Task prompt:
In the listing that follows, copy out each line that includes the word "none".

Entries supplied:

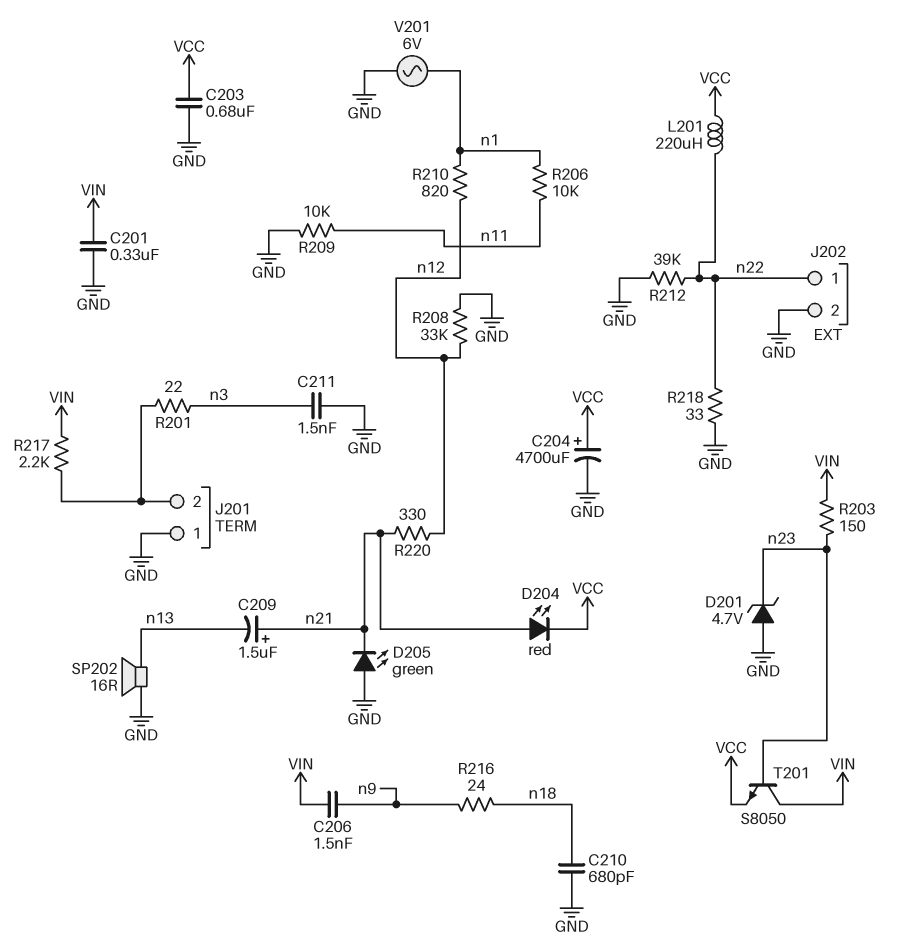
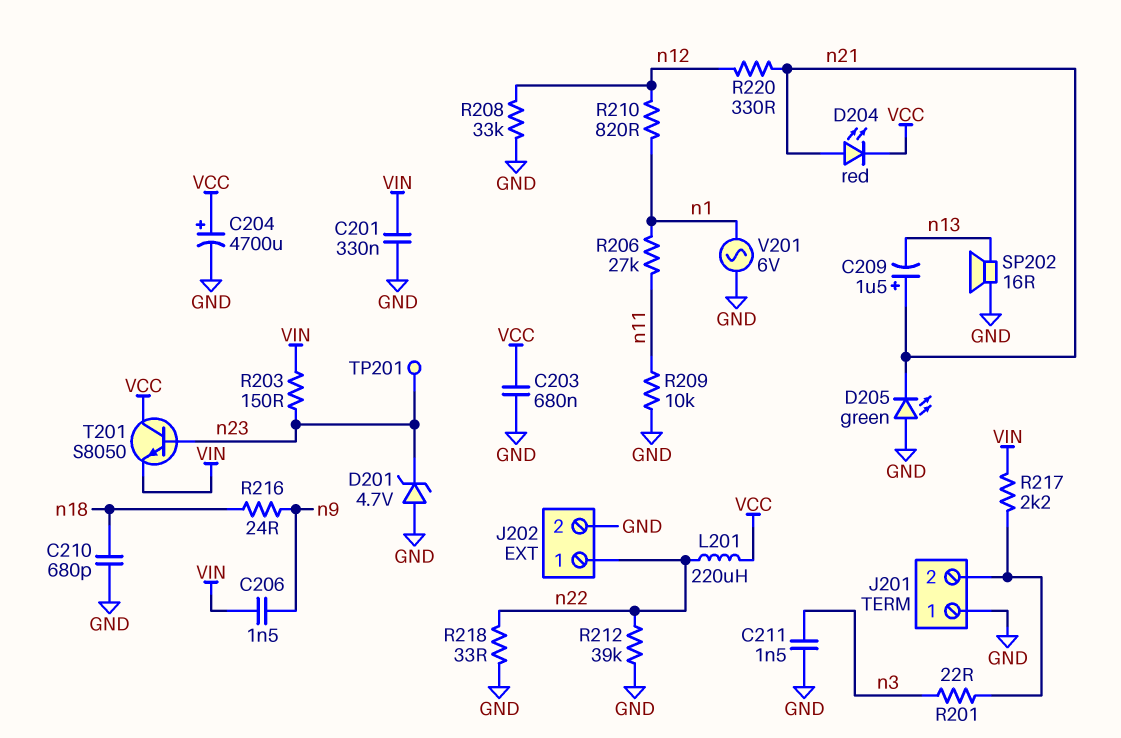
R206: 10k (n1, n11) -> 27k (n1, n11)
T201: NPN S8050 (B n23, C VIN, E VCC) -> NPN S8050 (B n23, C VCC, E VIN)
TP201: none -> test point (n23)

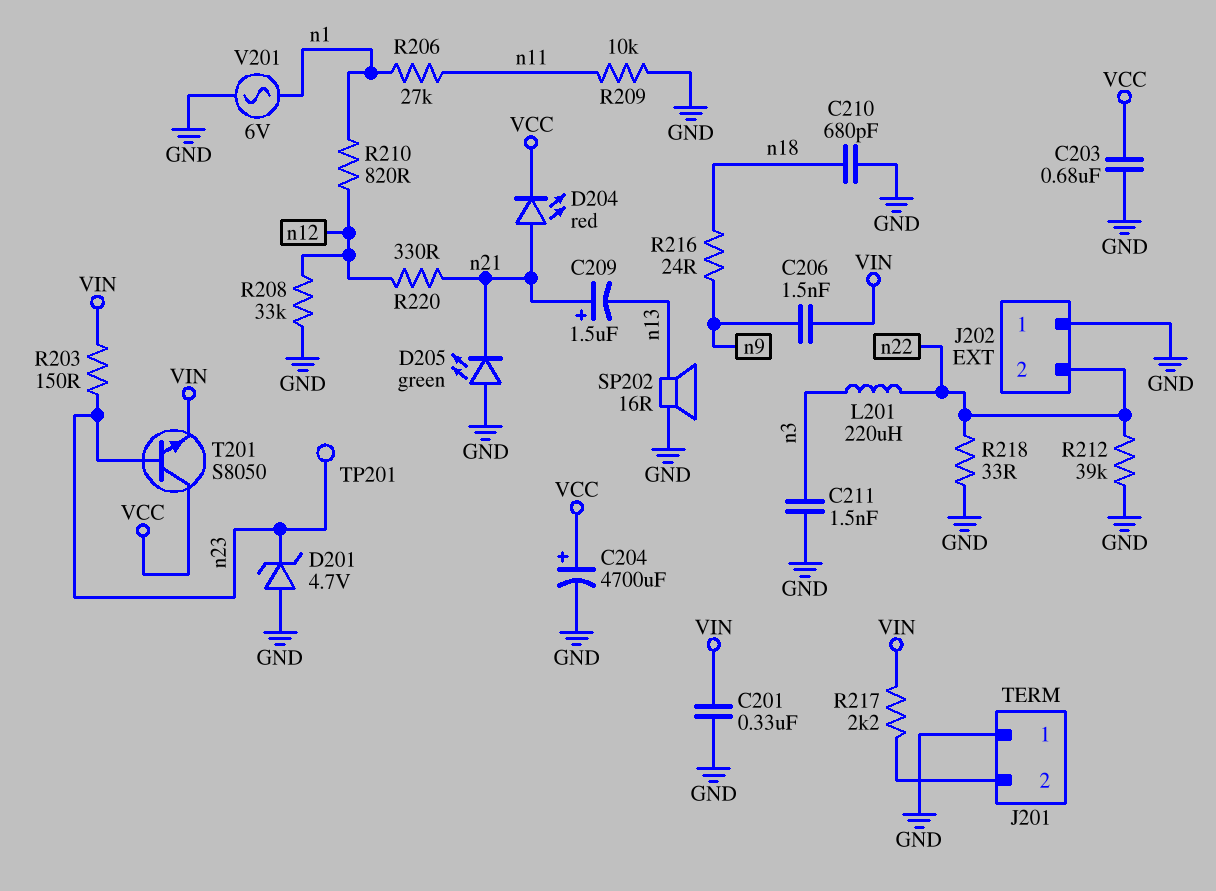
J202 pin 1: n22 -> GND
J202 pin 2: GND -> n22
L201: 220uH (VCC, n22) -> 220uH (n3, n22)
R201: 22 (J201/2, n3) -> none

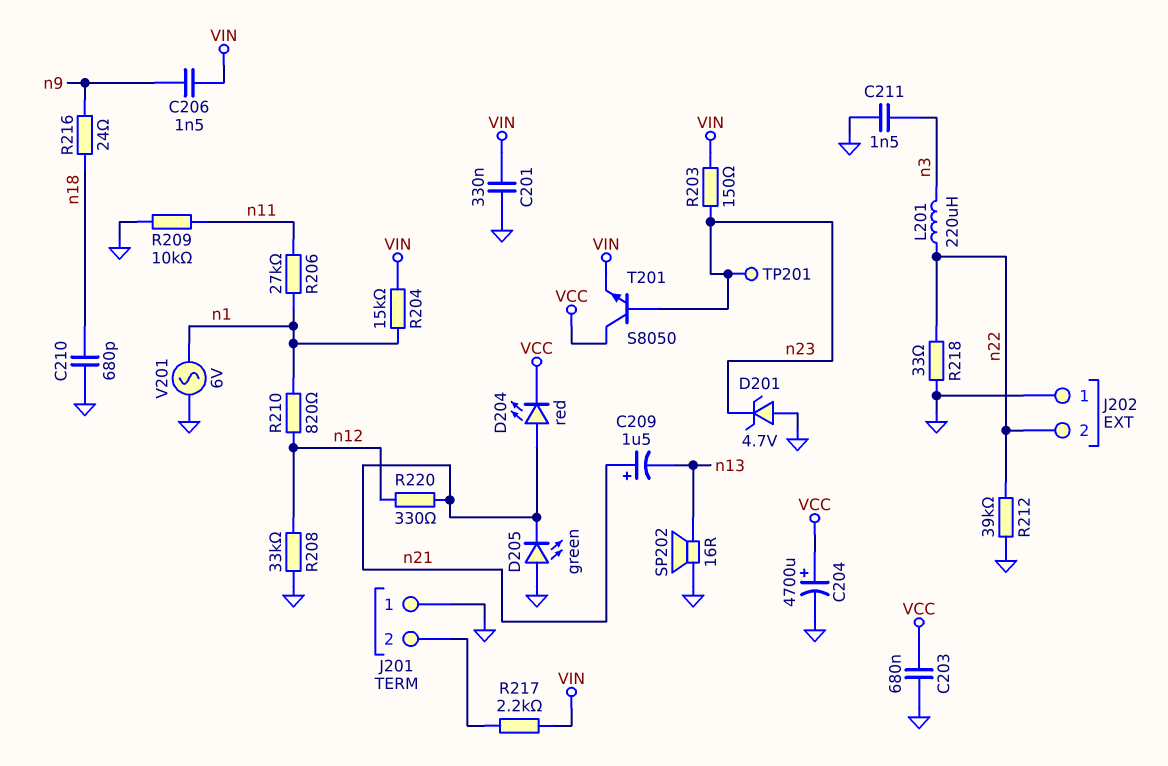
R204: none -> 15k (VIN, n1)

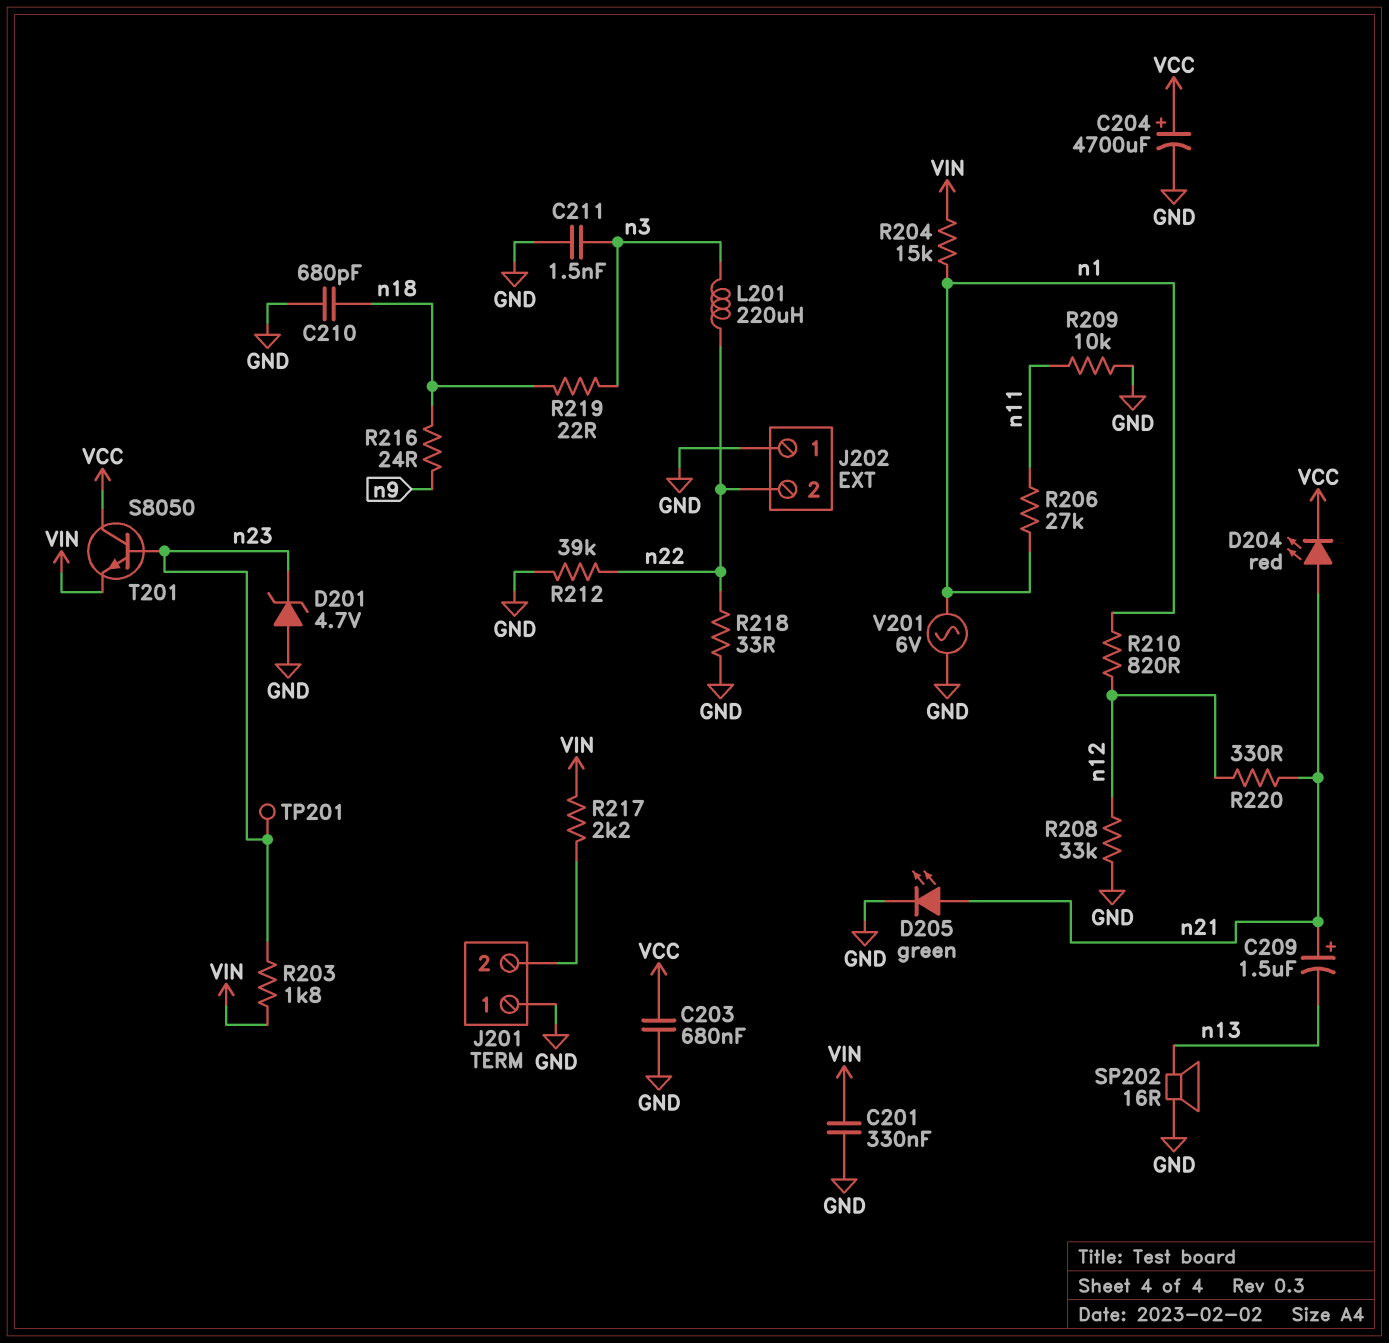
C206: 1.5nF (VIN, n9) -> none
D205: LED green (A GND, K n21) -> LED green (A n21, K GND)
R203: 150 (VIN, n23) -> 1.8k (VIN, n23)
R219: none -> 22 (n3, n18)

Response box:
TP201: none -> test point (n23)
R201: 22 (J201/2, n3) -> none
R204: none -> 15k (VIN, n1)
C206: 1.5nF (VIN, n9) -> none
R219: none -> 22 (n3, n18)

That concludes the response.